▸ **Supplied material**
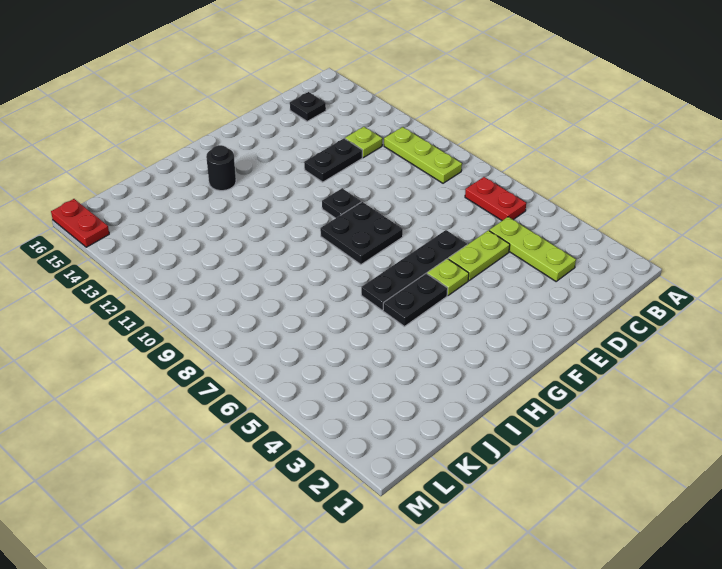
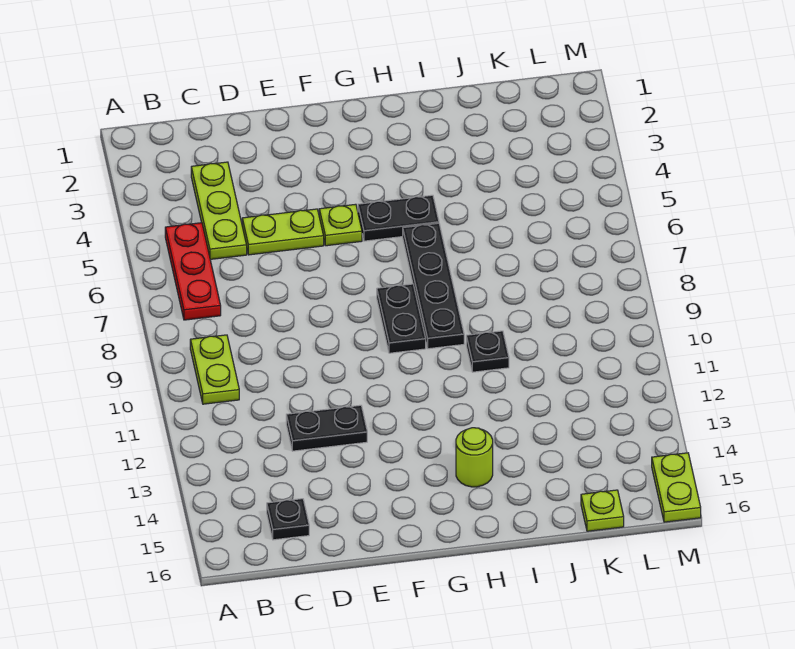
red plate B6:B7 level 1 -> red plate B5:B7 level 1
lime plate B9:B11 level 1 -> lime plate B9:B10 level 1
lime plate C12 level 1 -> lime plate K16 level 1
black plate E6:H6 level 1 -> black plate H6:H9 level 1
black plate F8:G9 level 1 -> black plate G8:G9 level 1
black plate F10 level 1 -> black plate I10 level 1
black round brick H14 level 1 -> lime round brick H14 level 1
red plate M15:M16 level 1 -> lime plate M15:M16 level 1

▸ **To do**
Across the whole listing above, repeat each line exactly and leave out the images.

▸ **Written reply**
red plate B6:B7 level 1 -> red plate B5:B7 level 1
lime plate B9:B11 level 1 -> lime plate B9:B10 level 1
lime plate C12 level 1 -> lime plate K16 level 1
black plate E6:H6 level 1 -> black plate H6:H9 level 1
black plate F8:G9 level 1 -> black plate G8:G9 level 1
black plate F10 level 1 -> black plate I10 level 1
black round brick H14 level 1 -> lime round brick H14 level 1
red plate M15:M16 level 1 -> lime plate M15:M16 level 1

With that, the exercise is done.